# WHAT YOU SHOULD DO
Scan the records below for the line with "blue trapezoid: (45, 51)" and the line with "orange diamond: (133, 277)", and retype that range exactly, both ends included, pictures excepted.

# Synthetic shape transformation data
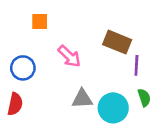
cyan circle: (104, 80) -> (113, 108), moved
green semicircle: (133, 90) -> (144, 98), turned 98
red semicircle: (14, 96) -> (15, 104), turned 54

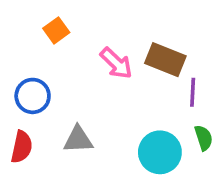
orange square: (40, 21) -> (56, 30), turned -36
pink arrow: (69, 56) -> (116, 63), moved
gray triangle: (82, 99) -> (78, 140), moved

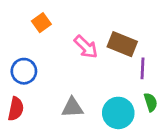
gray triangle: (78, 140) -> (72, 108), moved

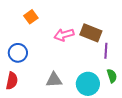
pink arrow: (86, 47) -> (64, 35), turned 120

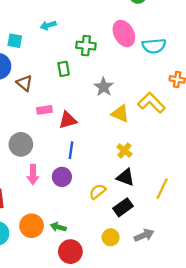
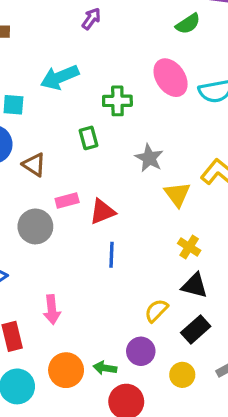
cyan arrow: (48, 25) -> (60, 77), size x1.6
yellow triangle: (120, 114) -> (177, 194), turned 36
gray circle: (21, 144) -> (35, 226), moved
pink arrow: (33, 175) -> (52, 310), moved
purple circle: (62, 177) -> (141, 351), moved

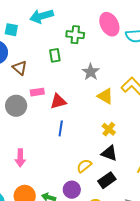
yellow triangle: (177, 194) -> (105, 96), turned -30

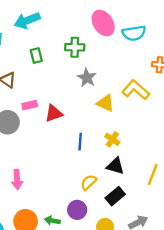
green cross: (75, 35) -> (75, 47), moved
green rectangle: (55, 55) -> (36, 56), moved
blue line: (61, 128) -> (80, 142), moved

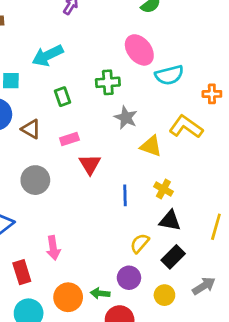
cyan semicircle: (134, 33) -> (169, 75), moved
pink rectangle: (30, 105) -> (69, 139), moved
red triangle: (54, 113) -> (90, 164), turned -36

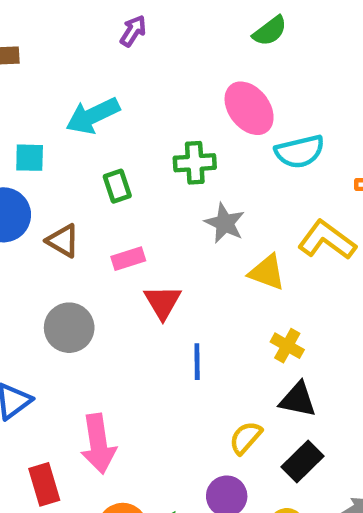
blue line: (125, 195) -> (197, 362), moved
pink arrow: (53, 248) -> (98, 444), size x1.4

--

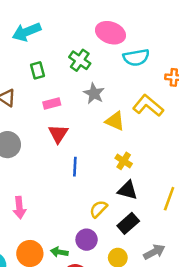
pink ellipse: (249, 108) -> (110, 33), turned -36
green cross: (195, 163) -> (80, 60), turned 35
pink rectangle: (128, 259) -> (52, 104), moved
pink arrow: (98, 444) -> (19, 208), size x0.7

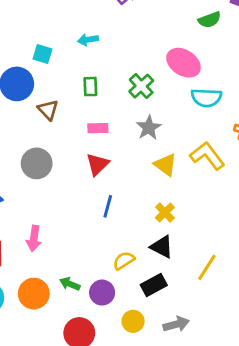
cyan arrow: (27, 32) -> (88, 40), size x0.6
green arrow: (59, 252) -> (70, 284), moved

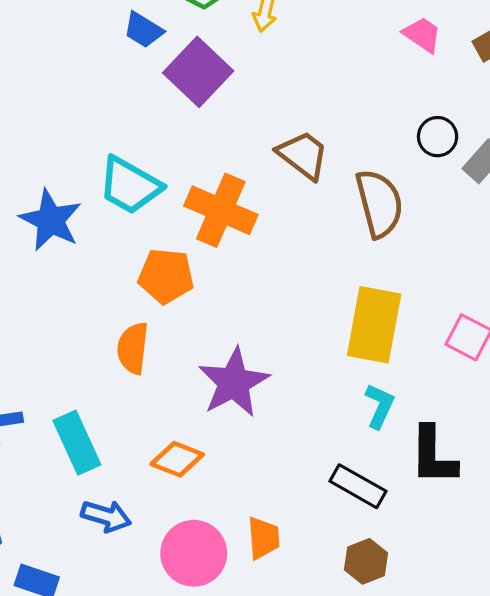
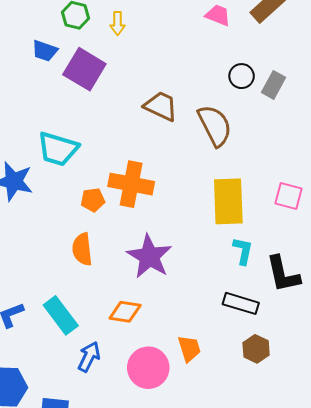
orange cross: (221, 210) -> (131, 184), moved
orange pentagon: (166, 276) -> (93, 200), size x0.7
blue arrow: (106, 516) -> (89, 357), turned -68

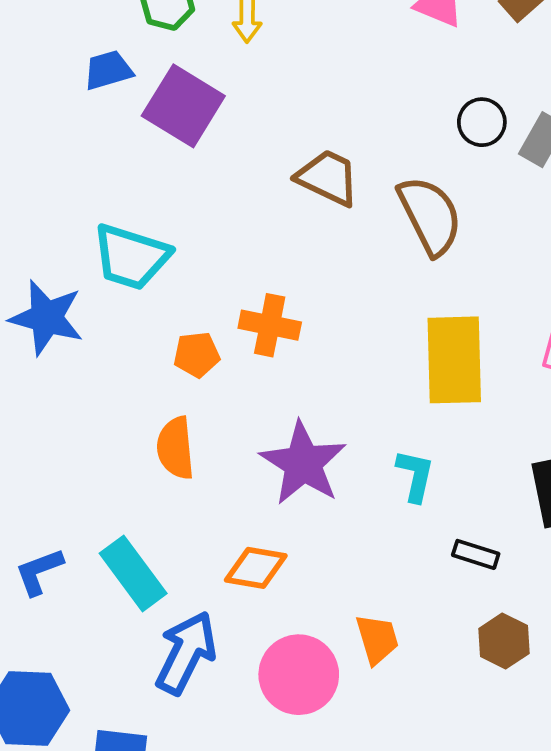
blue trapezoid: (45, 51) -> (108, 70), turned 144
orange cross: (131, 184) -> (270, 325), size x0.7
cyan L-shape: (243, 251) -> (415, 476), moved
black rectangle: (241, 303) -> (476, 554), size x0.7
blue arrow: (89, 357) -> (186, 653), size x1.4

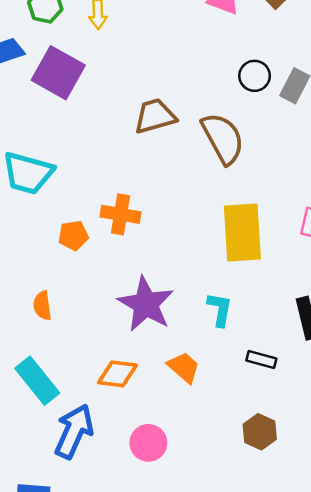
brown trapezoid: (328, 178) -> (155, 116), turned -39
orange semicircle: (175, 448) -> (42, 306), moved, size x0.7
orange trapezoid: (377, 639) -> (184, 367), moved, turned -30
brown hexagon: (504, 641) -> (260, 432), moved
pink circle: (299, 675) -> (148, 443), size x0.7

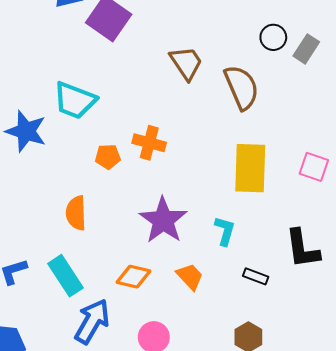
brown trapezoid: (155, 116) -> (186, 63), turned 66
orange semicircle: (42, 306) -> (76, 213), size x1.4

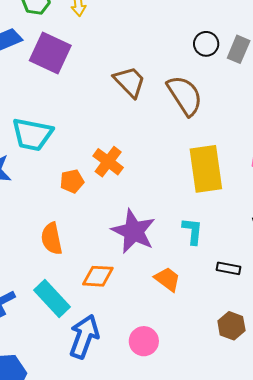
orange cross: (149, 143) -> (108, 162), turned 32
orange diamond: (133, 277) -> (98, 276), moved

--

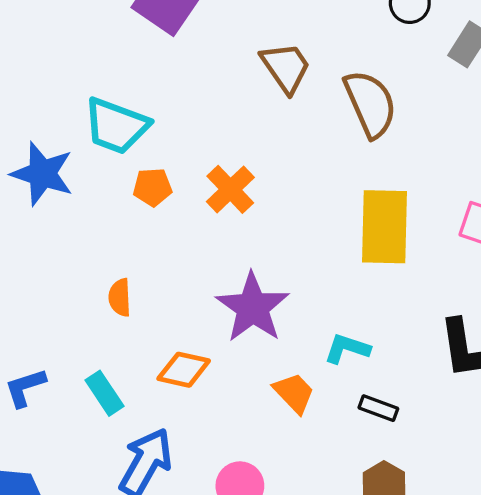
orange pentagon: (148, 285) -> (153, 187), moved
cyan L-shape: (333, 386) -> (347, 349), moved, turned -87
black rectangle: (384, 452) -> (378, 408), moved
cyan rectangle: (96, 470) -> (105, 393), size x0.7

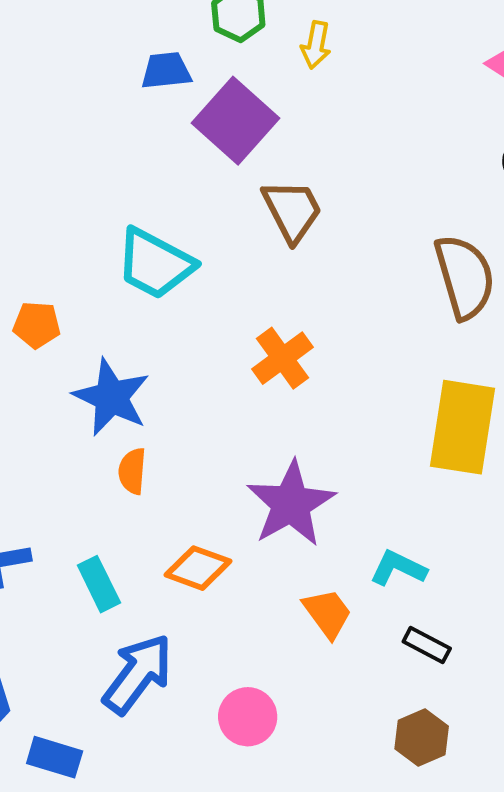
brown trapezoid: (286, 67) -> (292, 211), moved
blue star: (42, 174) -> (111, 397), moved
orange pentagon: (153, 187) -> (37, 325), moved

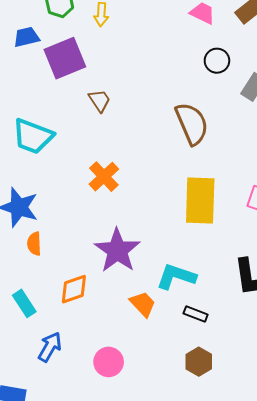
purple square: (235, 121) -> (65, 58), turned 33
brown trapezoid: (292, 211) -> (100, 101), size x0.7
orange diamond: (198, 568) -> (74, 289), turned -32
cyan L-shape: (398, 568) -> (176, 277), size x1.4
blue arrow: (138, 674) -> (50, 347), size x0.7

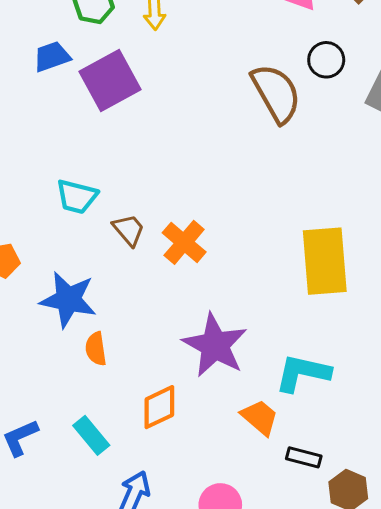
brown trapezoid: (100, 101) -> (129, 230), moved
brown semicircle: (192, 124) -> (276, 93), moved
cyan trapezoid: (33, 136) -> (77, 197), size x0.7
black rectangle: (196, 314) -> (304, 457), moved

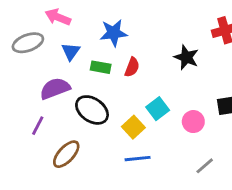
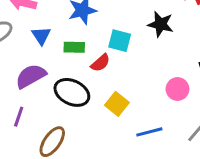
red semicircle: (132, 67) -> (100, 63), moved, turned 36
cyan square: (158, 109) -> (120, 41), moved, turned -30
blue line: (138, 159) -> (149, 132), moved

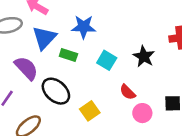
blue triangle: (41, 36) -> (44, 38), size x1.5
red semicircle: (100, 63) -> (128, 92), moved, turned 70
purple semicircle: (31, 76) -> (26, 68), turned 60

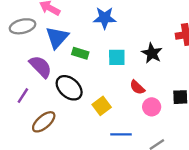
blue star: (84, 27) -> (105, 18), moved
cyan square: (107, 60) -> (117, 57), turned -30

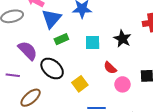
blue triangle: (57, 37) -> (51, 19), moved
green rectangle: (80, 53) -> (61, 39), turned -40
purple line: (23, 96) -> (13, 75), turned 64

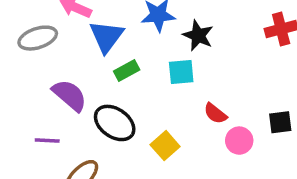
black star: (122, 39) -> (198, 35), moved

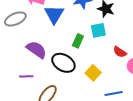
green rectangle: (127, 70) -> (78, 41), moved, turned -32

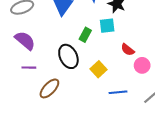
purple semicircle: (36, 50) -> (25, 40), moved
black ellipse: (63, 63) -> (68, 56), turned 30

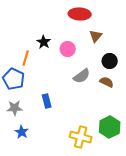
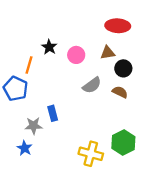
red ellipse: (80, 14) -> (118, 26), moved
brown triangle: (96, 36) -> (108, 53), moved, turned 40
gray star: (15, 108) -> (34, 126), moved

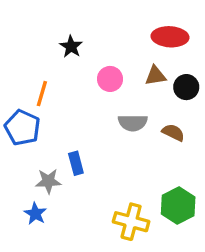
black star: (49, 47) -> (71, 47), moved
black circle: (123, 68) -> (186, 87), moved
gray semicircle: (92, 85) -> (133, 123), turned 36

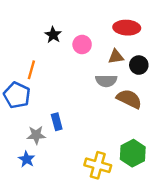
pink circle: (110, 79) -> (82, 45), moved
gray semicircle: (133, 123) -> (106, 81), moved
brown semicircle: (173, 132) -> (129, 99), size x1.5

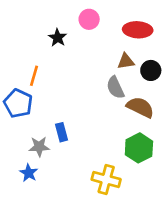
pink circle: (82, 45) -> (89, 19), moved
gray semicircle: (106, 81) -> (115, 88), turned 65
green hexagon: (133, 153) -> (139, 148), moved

# RESULT FOR THIS EXERCISE
blue trapezoid: (45, 51) -> (108, 70), turned 144
orange cross: (131, 184) -> (270, 325), size x0.7
cyan L-shape: (243, 251) -> (415, 476), moved
black rectangle: (241, 303) -> (476, 554), size x0.7
blue arrow: (89, 357) -> (186, 653), size x1.4

brown trapezoid: (328, 178) -> (155, 116), turned -39
orange semicircle: (175, 448) -> (42, 306), moved, size x0.7
orange trapezoid: (377, 639) -> (184, 367), moved, turned -30
brown hexagon: (504, 641) -> (260, 432), moved
pink circle: (299, 675) -> (148, 443), size x0.7

brown trapezoid: (155, 116) -> (186, 63), turned 66
orange semicircle: (42, 306) -> (76, 213), size x1.4

orange cross: (149, 143) -> (108, 162), turned 32
orange diamond: (133, 277) -> (98, 276), moved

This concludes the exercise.